═════ THE DATA
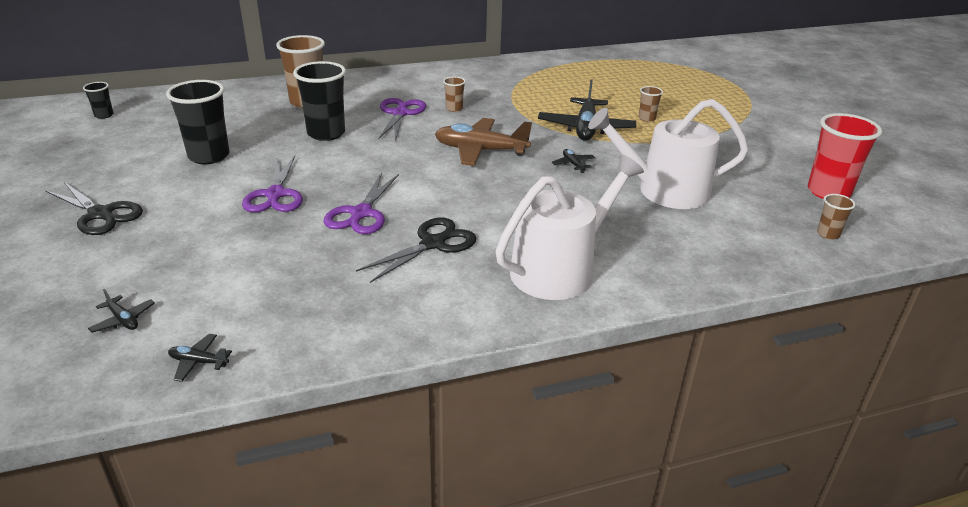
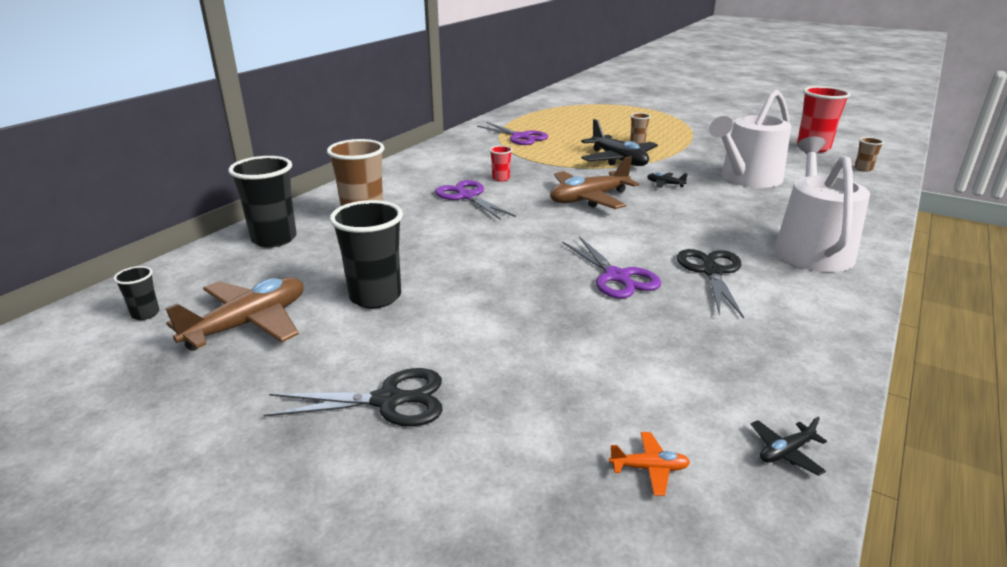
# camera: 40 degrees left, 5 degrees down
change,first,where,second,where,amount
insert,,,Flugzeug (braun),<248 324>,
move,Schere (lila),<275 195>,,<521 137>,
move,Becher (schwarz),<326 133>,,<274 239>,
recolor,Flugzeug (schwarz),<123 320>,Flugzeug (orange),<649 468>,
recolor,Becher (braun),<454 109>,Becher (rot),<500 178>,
══════════
═════ THE DATA
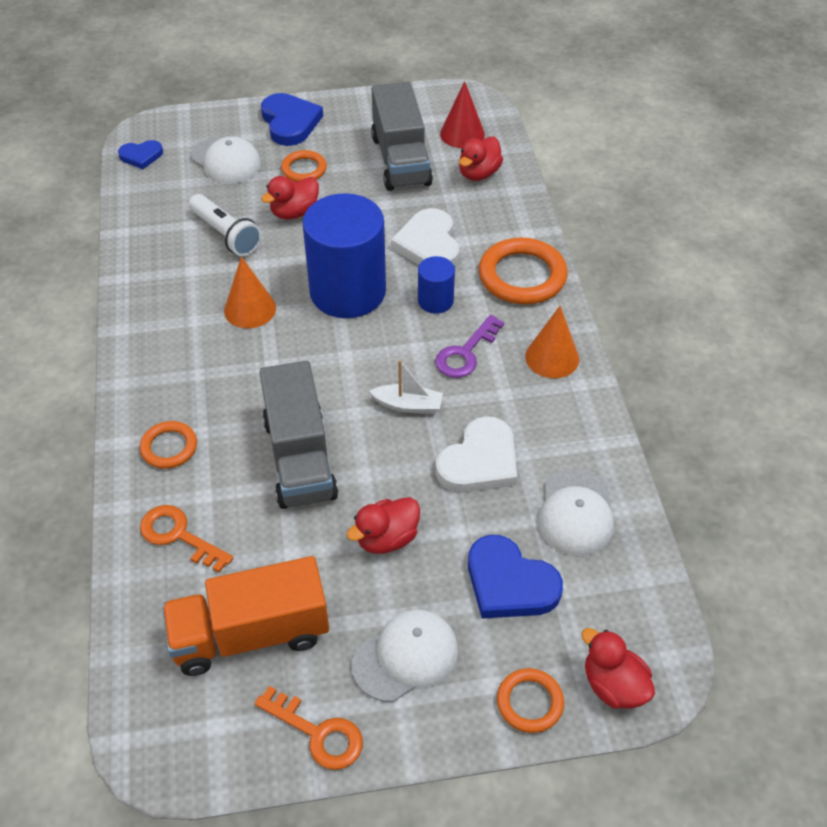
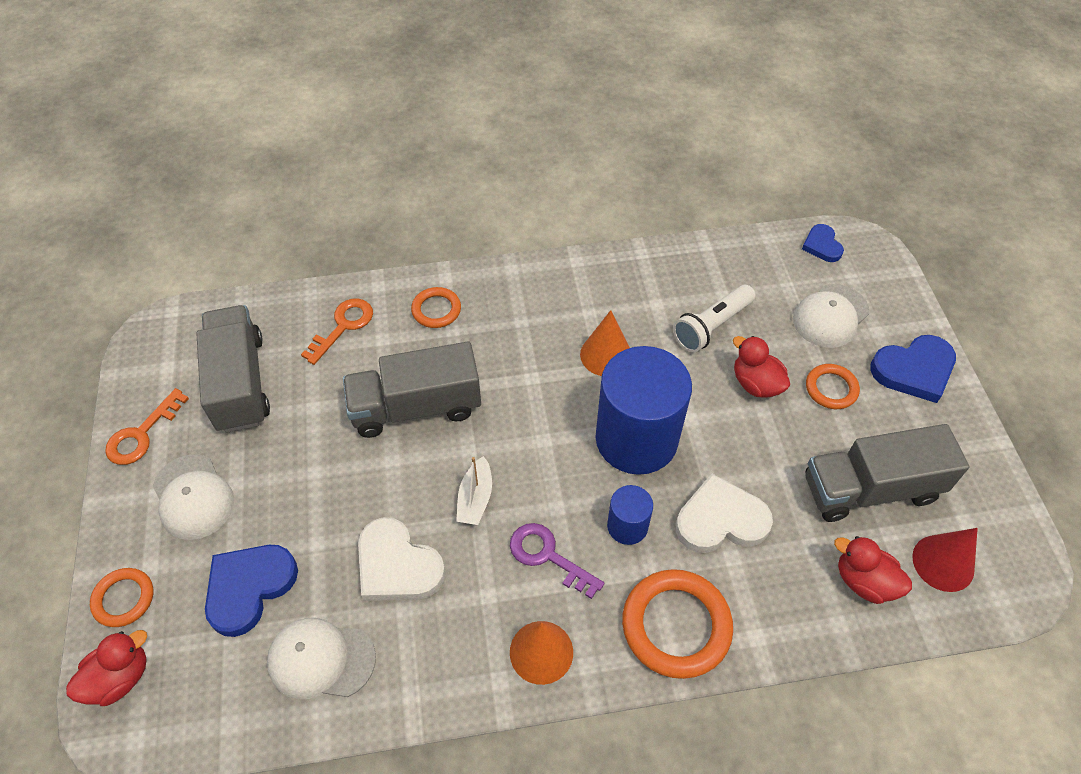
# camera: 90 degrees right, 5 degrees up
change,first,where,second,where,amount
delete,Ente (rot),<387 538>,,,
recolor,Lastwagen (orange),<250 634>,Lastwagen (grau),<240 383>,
══════════
WORK INSTRUCTION: Repeat, character for character, the lines of the material above from the line with "move,Schere (lila),<275 195>,,<521" through the line with "recolor,Becher (braun),<454 109>,Becher".

WRITTEN RESPONSE:
move,Schere (lila),<275 195>,,<521 137>,
move,Becher (schwarz),<326 133>,,<274 239>,
recolor,Flugzeug (schwarz),<123 320>,Flugzeug (orange),<649 468>,
recolor,Becher (braun),<454 109>,Becher (rot),<500 178>,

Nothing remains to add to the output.